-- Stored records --
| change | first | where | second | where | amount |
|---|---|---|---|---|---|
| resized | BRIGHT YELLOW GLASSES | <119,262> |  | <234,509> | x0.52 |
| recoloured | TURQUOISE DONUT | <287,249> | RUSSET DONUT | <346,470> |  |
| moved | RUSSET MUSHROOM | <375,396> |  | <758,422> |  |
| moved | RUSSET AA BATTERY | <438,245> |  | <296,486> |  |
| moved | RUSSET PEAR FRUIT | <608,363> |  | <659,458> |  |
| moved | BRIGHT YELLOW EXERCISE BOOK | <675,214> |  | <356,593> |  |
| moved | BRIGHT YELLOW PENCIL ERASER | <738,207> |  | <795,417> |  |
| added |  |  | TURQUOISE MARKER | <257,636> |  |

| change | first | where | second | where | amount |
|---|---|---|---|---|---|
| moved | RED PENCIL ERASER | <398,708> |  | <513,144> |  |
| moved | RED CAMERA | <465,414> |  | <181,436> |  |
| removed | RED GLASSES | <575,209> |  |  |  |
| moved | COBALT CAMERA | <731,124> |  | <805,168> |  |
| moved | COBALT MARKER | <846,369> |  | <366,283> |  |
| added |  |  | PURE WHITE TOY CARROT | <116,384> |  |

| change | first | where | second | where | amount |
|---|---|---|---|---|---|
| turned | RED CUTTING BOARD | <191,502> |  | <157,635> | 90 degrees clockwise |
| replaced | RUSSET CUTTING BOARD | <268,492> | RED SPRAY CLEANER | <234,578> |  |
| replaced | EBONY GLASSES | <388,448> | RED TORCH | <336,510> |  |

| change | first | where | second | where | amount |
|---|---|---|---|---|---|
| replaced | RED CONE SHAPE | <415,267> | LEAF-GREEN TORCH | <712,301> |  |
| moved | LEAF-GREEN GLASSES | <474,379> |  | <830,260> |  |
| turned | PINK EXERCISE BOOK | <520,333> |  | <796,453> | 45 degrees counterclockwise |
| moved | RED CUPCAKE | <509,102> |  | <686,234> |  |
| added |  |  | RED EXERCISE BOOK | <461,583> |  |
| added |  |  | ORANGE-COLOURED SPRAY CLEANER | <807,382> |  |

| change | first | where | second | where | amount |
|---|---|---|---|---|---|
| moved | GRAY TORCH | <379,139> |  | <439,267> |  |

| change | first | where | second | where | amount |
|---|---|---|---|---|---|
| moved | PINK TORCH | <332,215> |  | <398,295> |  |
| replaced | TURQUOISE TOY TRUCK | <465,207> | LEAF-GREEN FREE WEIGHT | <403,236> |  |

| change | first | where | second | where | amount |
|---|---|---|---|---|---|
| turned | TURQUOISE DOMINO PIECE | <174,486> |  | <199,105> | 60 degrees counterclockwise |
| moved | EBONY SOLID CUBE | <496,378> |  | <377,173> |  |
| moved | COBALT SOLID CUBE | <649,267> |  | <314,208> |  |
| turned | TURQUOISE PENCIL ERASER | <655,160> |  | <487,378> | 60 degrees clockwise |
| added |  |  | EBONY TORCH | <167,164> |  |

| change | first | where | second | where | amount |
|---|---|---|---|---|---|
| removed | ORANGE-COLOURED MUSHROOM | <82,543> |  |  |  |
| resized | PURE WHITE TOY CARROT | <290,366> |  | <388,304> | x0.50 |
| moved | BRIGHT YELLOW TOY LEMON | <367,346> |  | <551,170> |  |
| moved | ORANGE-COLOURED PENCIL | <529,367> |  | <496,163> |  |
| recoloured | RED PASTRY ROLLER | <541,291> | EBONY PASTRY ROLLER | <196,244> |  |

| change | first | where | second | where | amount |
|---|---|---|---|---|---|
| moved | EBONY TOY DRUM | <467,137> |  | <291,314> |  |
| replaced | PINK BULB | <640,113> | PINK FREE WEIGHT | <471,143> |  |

-- Try it --
Write out the data exactly as it stands.

-- Answer to the exercise --
| change | first | where | second | where | amount |
|---|---|---|---|---|---|
| resized | BRIGHT YELLOW GLASSES | <119,262> |  | <234,509> | x0.52 |
| recoloured | TURQUOISE DONUT | <287,249> | RUSSET DONUT | <346,470> |  |
| moved | RUSSET MUSHROOM | <375,396> |  | <758,422> |  |
| moved | RUSSET AA BATTERY | <438,245> |  | <296,486> |  |
| moved | RUSSET PEAR FRUIT | <608,363> |  | <659,458> |  |
| moved | BRIGHT YELLOW EXERCISE BOOK | <675,214> |  | <356,593> |  |
| moved | BRIGHT YELLOW PENCIL ERASER | <738,207> |  | <795,417> |  |
| added |  |  | TURQUOISE MARKER | <257,636> |  |

| change | first | where | second | where | amount |
|---|---|---|---|---|---|
| moved | RED PENCIL ERASER | <398,708> |  | <513,144> |  |
| moved | RED CAMERA | <465,414> |  | <181,436> |  |
| removed | RED GLASSES | <575,209> |  |  |  |
| moved | COBALT CAMERA | <731,124> |  | <805,168> |  |
| moved | COBALT MARKER | <846,369> |  | <366,283> |  |
| added |  |  | PURE WHITE TOY CARROT | <116,384> |  |

| change | first | where | second | where | amount |
|---|---|---|---|---|---|
| turned | RED CUTTING BOARD | <191,502> |  | <157,635> | 90 degrees clockwise |
| replaced | RUSSET CUTTING BOARD | <268,492> | RED SPRAY CLEANER | <234,578> |  |
| replaced | EBONY GLASSES | <388,448> | RED TORCH | <336,510> |  |

| change | first | where | second | where | amount |
|---|---|---|---|---|---|
| replaced | RED CONE SHAPE | <415,267> | LEAF-GREEN TORCH | <712,301> |  |
| moved | LEAF-GREEN GLASSES | <474,379> |  | <830,260> |  |
| turned | PINK EXERCISE BOOK | <520,333> |  | <796,453> | 45 degrees counterclockwise |
| moved | RED CUPCAKE | <509,102> |  | <686,234> |  |
| added |  |  | RED EXERCISE BOOK | <461,583> |  |
| added |  |  | ORANGE-COLOURED SPRAY CLEANER | <807,382> |  |

| change | first | where | second | where | amount |
|---|---|---|---|---|---|
| moved | GRAY TORCH | <379,139> |  | <439,267> |  |

| change | first | where | second | where | amount |
|---|---|---|---|---|---|
| moved | PINK TORCH | <332,215> |  | <398,295> |  |
| replaced | TURQUOISE TOY TRUCK | <465,207> | LEAF-GREEN FREE WEIGHT | <403,236> |  |

| change | first | where | second | where | amount |
|---|---|---|---|---|---|
| turned | TURQUOISE DOMINO PIECE | <174,486> |  | <199,105> | 60 degrees counterclockwise |
| moved | EBONY SOLID CUBE | <496,378> |  | <377,173> |  |
| moved | COBALT SOLID CUBE | <649,267> |  | <314,208> |  |
| turned | TURQUOISE PENCIL ERASER | <655,160> |  | <487,378> | 60 degrees clockwise |
| added |  |  | EBONY TORCH | <167,164> |  |

| change | first | where | second | where | amount |
|---|---|---|---|---|---|
| removed | ORANGE-COLOURED MUSHROOM | <82,543> |  |  |  |
| resized | PURE WHITE TOY CARROT | <290,366> |  | <388,304> | x0.50 |
| moved | BRIGHT YELLOW TOY LEMON | <367,346> |  | <551,170> |  |
| moved | ORANGE-COLOURED PENCIL | <529,367> |  | <496,163> |  |
| recoloured | RED PASTRY ROLLER | <541,291> | EBONY PASTRY ROLLER | <196,244> |  |

| change | first | where | second | where | amount |
|---|---|---|---|---|---|
| moved | EBONY TOY DRUM | <467,137> |  | <291,314> |  |
| replaced | PINK BULB | <640,113> | PINK FREE WEIGHT | <471,143> |  |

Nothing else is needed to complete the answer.